### MATERIAL TO PROCESS ###
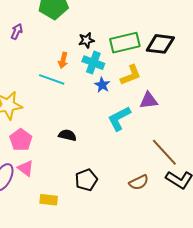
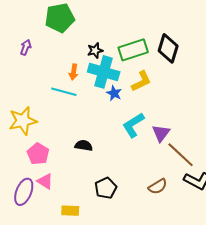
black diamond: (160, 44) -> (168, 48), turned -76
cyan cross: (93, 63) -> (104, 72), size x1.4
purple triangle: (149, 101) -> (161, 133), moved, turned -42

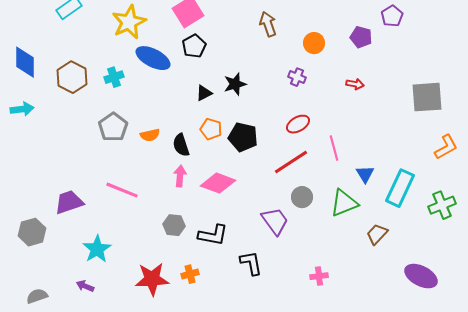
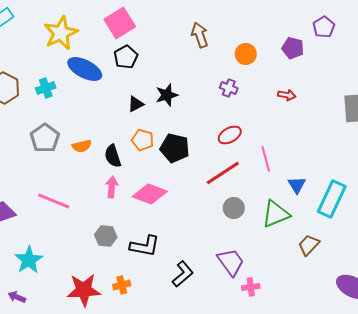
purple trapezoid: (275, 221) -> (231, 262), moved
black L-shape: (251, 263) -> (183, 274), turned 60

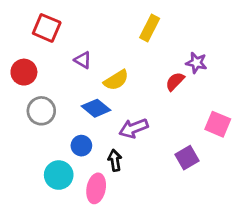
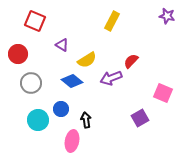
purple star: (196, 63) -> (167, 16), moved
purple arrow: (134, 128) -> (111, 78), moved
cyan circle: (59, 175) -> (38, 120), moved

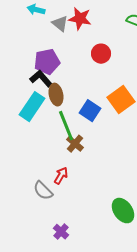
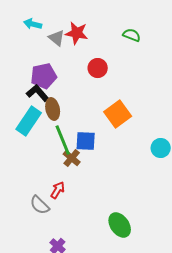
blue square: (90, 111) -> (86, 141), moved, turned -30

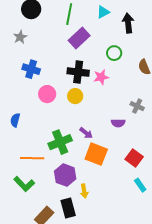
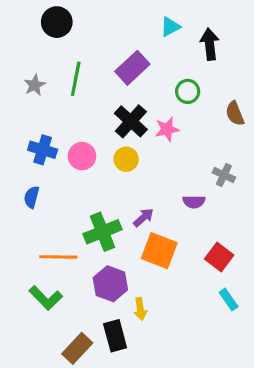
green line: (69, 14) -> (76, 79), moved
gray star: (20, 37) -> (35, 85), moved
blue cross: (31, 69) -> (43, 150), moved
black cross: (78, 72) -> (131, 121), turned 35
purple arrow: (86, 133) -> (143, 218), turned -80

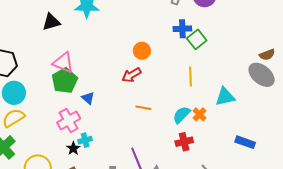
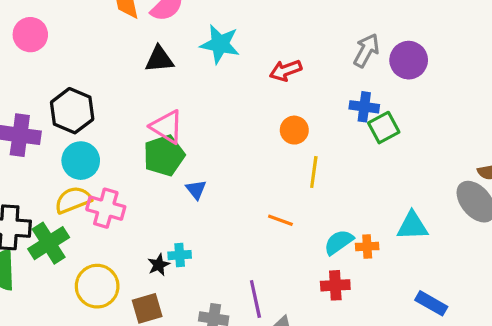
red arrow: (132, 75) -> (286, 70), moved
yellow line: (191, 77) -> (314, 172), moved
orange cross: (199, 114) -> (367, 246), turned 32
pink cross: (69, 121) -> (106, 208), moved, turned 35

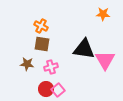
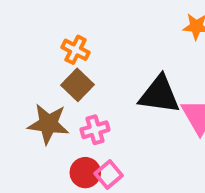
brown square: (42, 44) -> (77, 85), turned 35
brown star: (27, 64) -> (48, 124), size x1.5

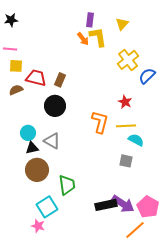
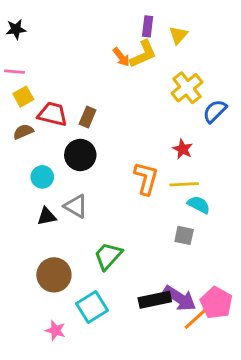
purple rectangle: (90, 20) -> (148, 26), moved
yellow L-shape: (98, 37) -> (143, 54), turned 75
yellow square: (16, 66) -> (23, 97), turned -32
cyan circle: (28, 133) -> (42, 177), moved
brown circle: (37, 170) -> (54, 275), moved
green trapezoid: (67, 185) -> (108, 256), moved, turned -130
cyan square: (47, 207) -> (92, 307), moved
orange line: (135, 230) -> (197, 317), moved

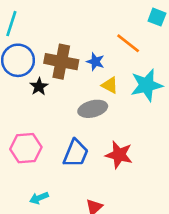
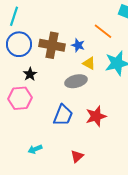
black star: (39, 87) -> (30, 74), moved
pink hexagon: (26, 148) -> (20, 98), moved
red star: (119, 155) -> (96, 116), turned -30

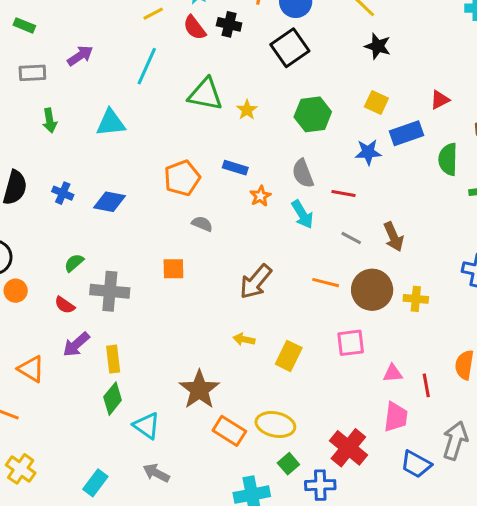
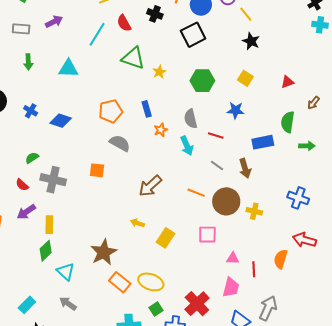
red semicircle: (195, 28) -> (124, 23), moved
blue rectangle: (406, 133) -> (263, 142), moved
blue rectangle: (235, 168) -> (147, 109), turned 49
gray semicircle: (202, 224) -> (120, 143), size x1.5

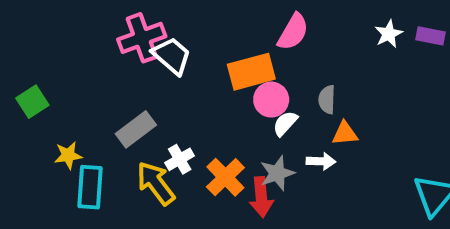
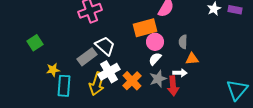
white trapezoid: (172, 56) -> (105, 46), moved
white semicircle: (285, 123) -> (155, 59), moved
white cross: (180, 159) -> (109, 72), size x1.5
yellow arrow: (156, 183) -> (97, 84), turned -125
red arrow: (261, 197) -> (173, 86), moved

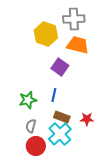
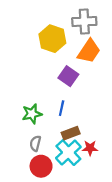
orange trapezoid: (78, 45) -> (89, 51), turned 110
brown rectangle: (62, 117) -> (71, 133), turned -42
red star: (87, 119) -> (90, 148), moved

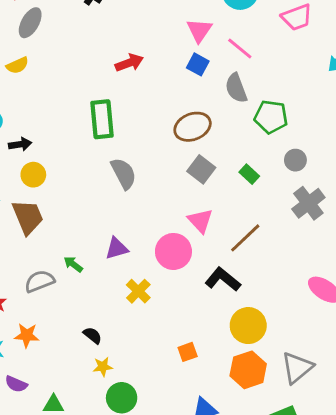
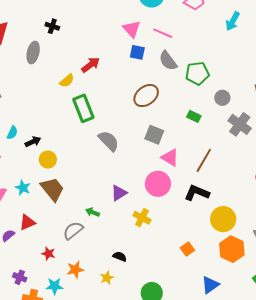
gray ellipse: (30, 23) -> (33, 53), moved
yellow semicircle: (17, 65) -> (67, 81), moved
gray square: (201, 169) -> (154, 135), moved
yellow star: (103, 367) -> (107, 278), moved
###
Check each line of the records above for the string "size", and report every line that has it.

cyan cross: (93, 63) -> (104, 72), size x1.4
brown star: (27, 64) -> (48, 124), size x1.5
gray semicircle: (202, 224) -> (120, 143), size x1.5
white cross: (180, 159) -> (109, 72), size x1.5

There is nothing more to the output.